**PROBLEM DETAILS**: Nothing but the line with "red brick F3:H4" and the lines after it, through the end of the records below, is to be repeated, exactly as it is.
::: DATA EXTRACTS :::
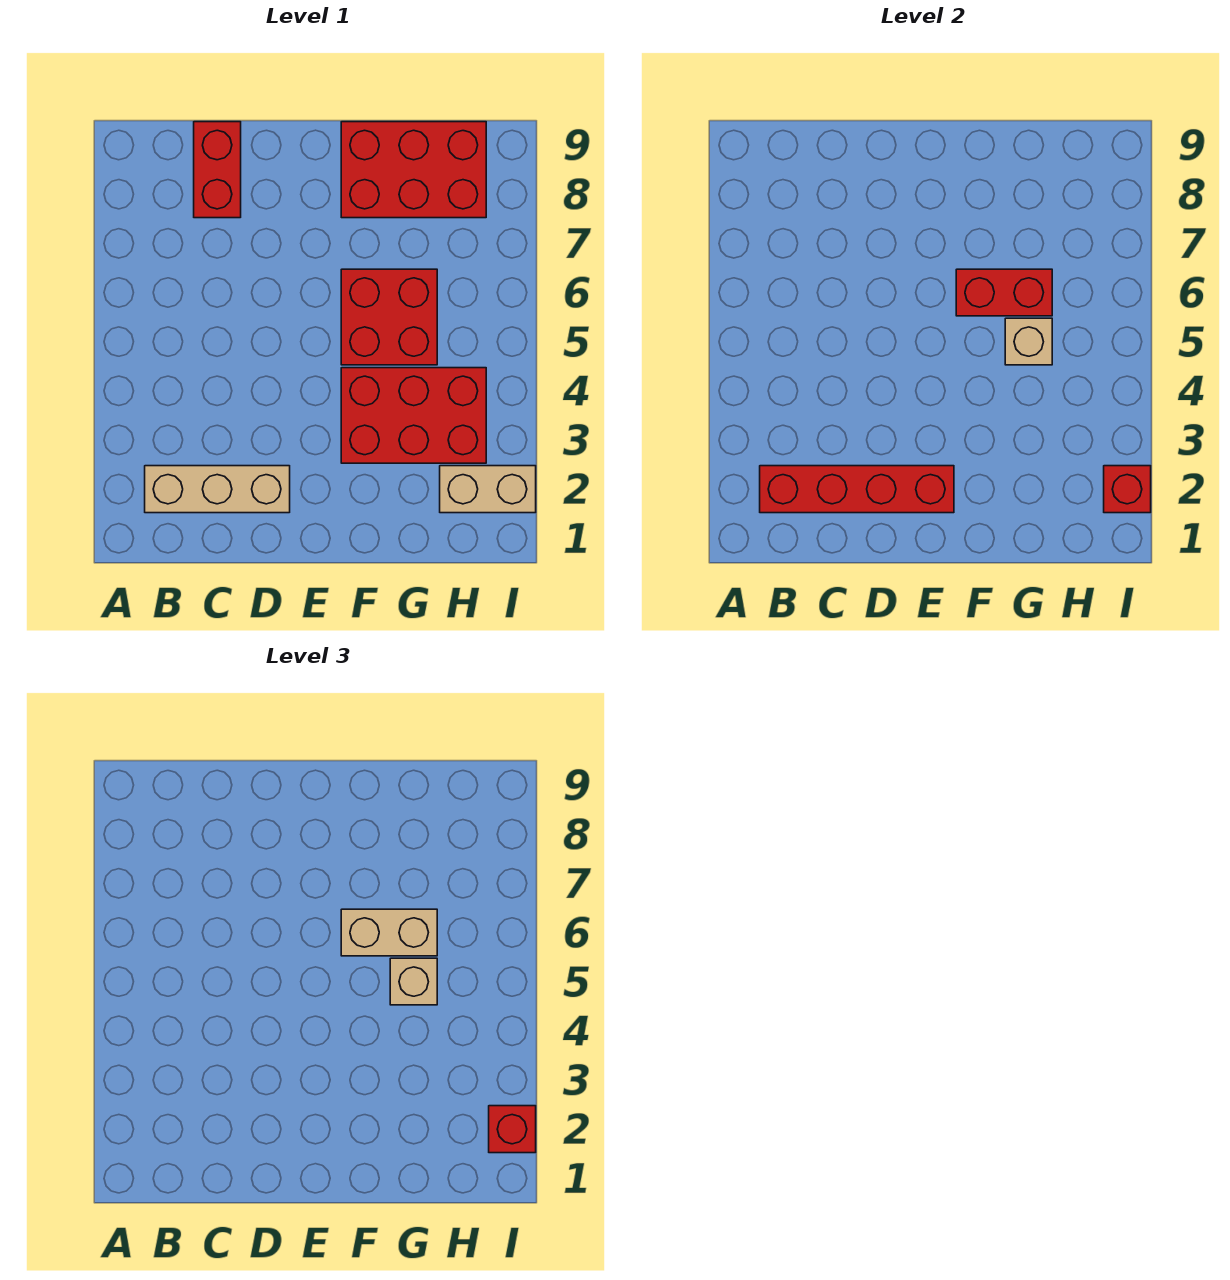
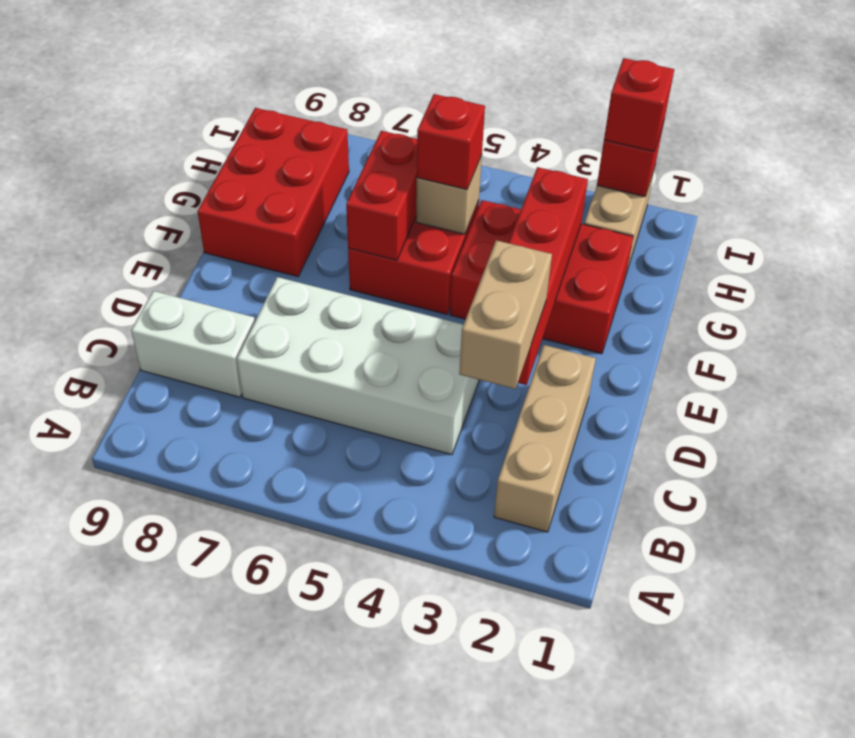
red brick B2:E2 level 2 -> red brick D3:G3 level 2
none -> white brick C4:D7 level 1
red brick C8:C9 level 1 -> white brick C8:C9 level 1
red brick F3:H4 level 1 -> red brick F2:G4 level 1
tan brick F6:G6 level 3 -> tan brick C3:D3 level 3
tan brick G5 level 3 -> red brick G5 level 3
:::
**THE COMPLETED TASK**:
red brick F3:H4 level 1 -> red brick F2:G4 level 1
tan brick F6:G6 level 3 -> tan brick C3:D3 level 3
tan brick G5 level 3 -> red brick G5 level 3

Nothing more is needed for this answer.